Data for processing
..........
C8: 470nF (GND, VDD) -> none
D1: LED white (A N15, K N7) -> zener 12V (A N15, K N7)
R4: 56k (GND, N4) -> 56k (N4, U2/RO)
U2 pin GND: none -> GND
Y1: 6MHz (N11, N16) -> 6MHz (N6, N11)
..........
Retype all of the records so that every line matches the original exactly.

Written answer
C8: 470nF (GND, VDD) -> none
D1: LED white (A N15, K N7) -> zener 12V (A N15, K N7)
R4: 56k (GND, N4) -> 56k (N4, U2/RO)
U2 pin GND: none -> GND
Y1: 6MHz (N11, N16) -> 6MHz (N6, N11)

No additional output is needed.